**BRIEF:**
Leave out every picture and set down, exactly, the lines below from the one holding "U1 pin PA1: MISO -> CS" up to and including the one holding "U2: ST485 -> MAX3485".

**MATERIAL FOR THE TASK:**
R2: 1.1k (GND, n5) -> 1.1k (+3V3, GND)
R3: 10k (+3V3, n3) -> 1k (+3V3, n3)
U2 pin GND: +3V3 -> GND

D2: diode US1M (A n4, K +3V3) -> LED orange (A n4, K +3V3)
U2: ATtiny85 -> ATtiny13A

==

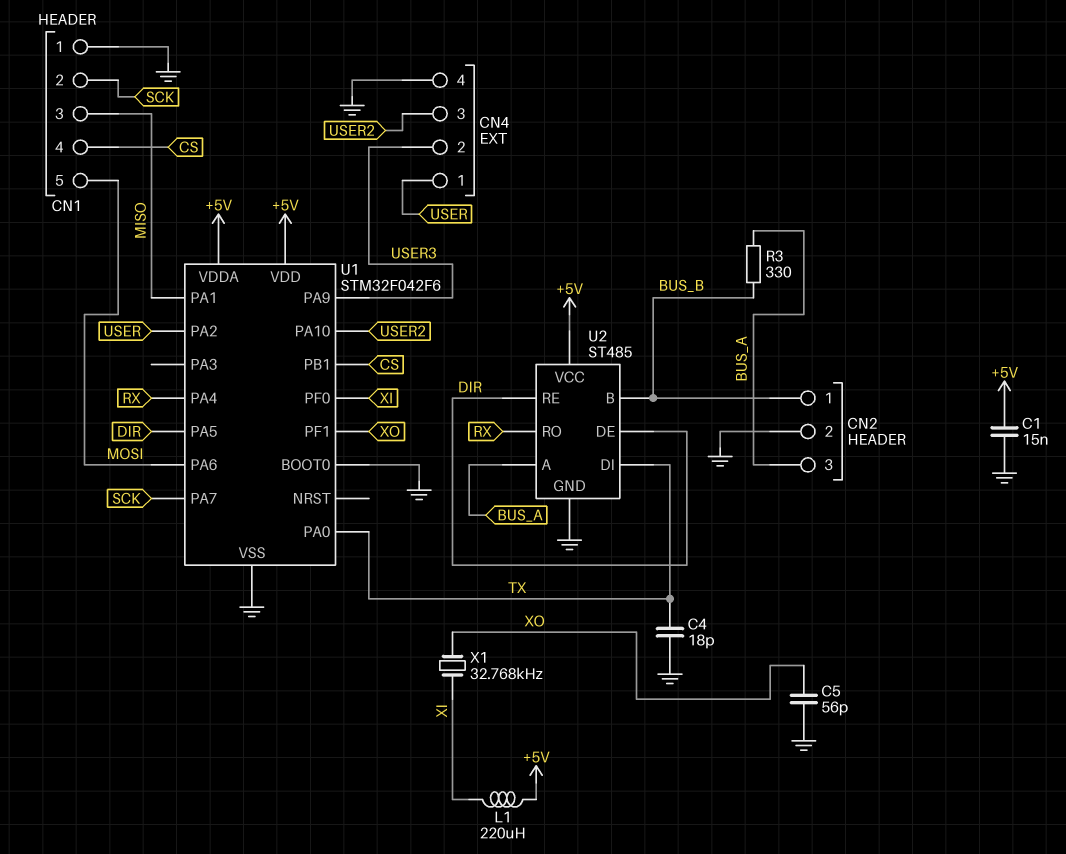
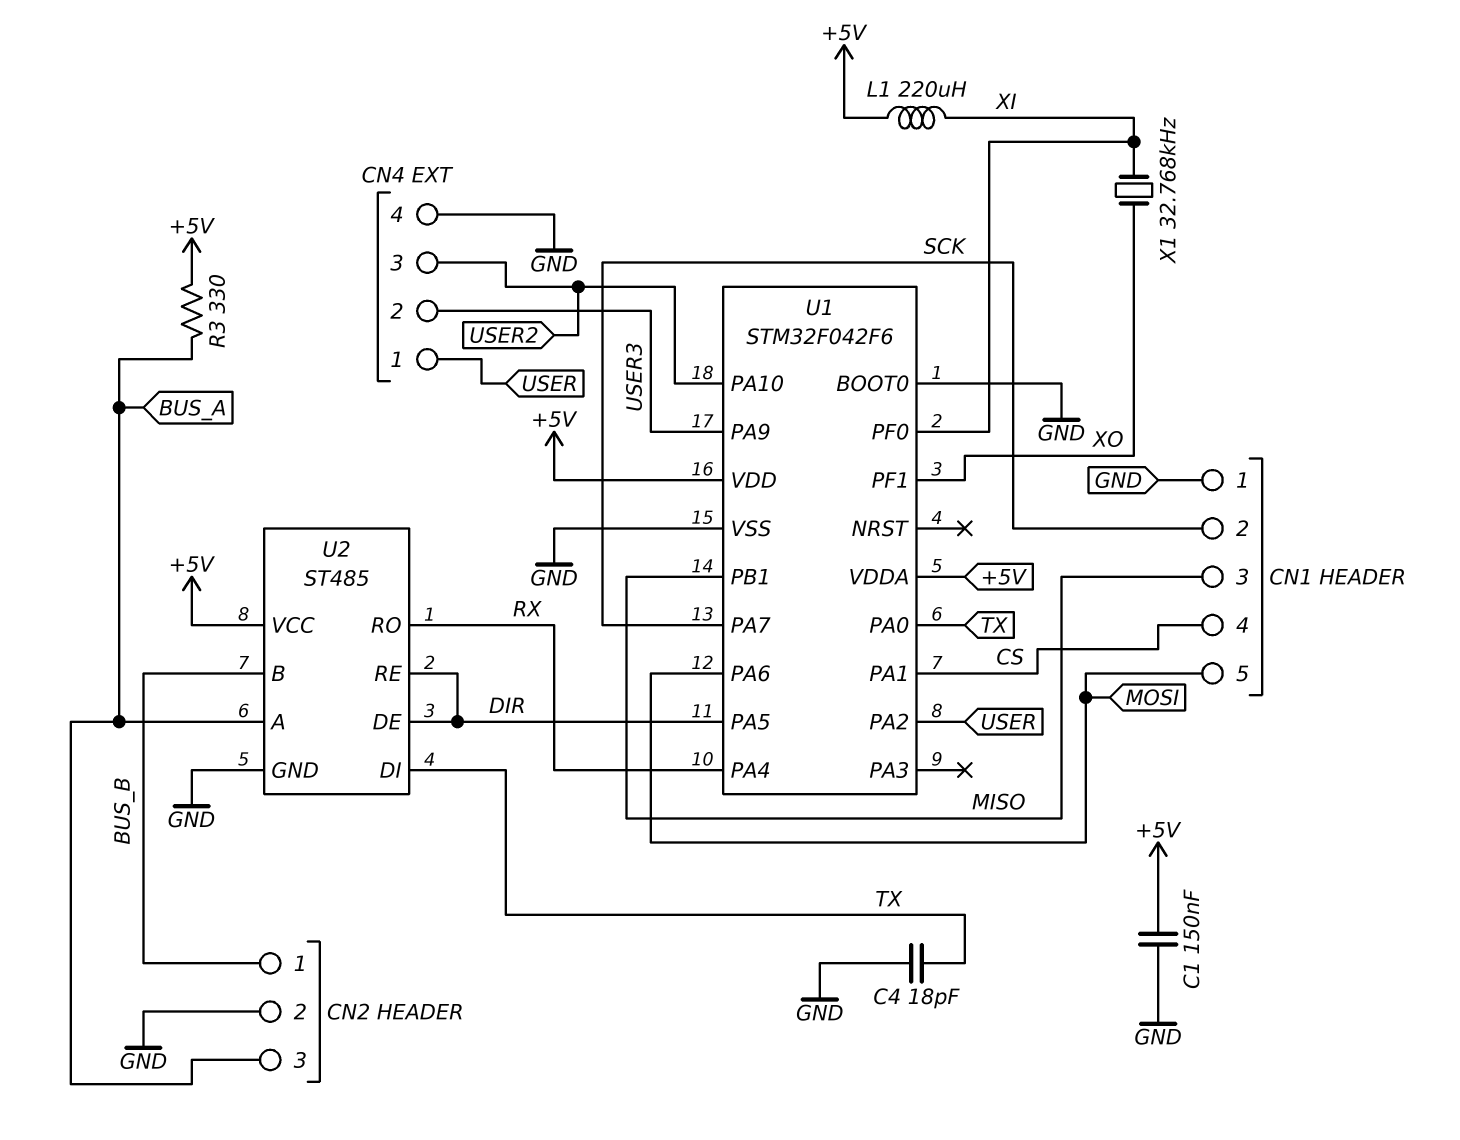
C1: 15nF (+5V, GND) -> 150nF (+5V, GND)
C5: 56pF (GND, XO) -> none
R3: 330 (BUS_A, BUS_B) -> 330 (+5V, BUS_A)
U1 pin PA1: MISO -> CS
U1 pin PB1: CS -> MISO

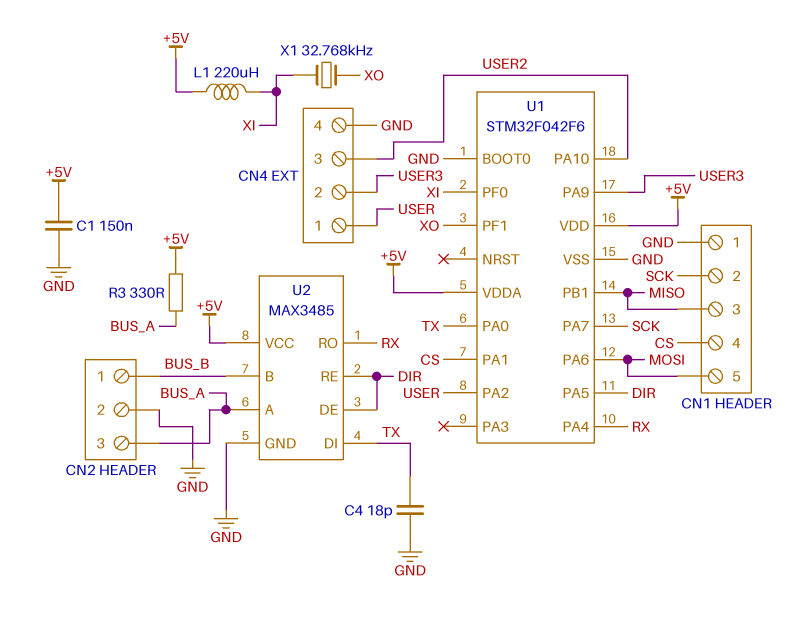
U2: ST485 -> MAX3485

==

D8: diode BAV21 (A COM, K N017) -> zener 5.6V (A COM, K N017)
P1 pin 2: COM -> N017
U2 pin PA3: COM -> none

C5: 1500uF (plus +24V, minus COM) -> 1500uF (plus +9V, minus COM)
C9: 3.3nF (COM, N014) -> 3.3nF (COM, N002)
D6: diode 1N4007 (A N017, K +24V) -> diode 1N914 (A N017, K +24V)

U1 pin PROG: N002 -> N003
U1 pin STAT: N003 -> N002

**TASK OUTPUT:**
U1 pin PA1: MISO -> CS
U1 pin PB1: CS -> MISO

U2: ST485 -> MAX3485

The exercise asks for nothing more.